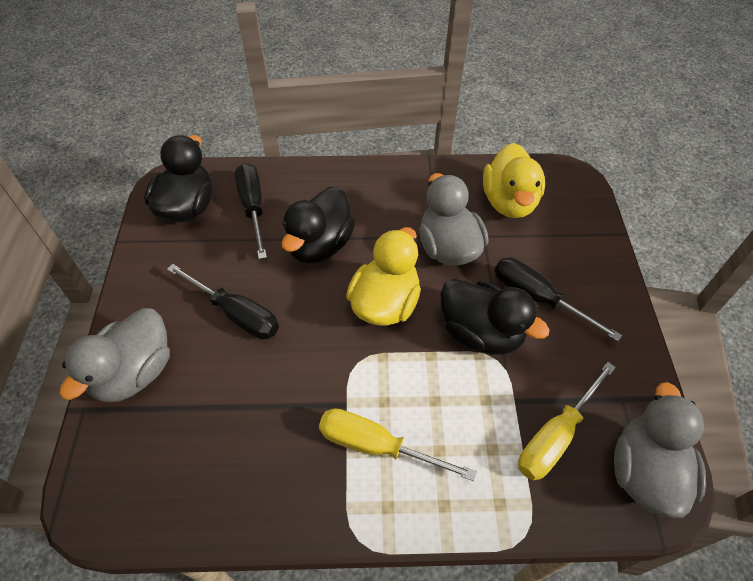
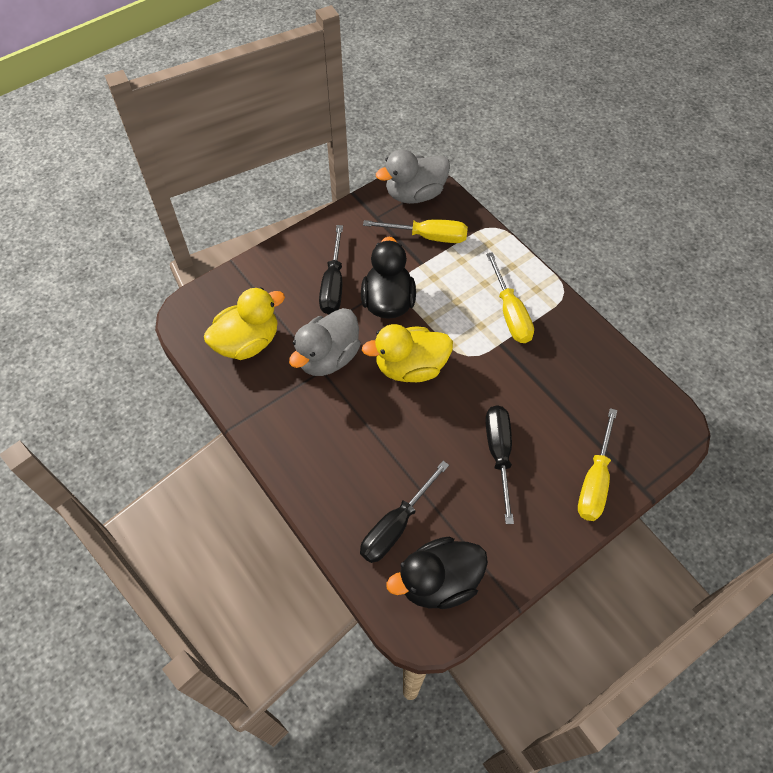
camera: 125 degrees left, 5 degrees up
(134, 372) = (594, 481): grey duck -> yellow screwdriver
(320, 245) = (394, 444): black duck -> none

> [Exercise prompt] Minus its pictures, the full listing should be copied verbatim.

> [Exercise answer]
camera: 125 degrees left, 5 degrees up
(134, 372) = (594, 481): grey duck -> yellow screwdriver
(320, 245) = (394, 444): black duck -> none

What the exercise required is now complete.